What is required >>
Every line from the one bearing "IC1 pin FB: n2 -> n1" through the last line of the entries should be printed exactly, with no other output.

Supplied records >>
= Beginning of Section =
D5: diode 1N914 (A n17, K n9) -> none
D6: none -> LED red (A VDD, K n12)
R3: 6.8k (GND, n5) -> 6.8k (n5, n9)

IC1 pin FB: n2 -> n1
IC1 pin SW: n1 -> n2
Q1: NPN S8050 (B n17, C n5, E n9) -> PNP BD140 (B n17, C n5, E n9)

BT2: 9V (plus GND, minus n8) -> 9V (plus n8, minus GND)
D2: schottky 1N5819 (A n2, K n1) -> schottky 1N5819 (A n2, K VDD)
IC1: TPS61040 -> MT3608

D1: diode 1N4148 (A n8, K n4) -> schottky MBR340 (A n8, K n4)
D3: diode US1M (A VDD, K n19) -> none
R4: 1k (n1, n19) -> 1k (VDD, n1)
= End of Section =
Written reply >>
IC1 pin FB: n2 -> n1
IC1 pin SW: n1 -> n2
Q1: NPN S8050 (B n17, C n5, E n9) -> PNP BD140 (B n17, C n5, E n9)

BT2: 9V (plus GND, minus n8) -> 9V (plus n8, minus GND)
D2: schottky 1N5819 (A n2, K n1) -> schottky 1N5819 (A n2, K VDD)
IC1: TPS61040 -> MT3608

D1: diode 1N4148 (A n8, K n4) -> schottky MBR340 (A n8, K n4)
D3: diode US1M (A VDD, K n19) -> none
R4: 1k (n1, n19) -> 1k (VDD, n1)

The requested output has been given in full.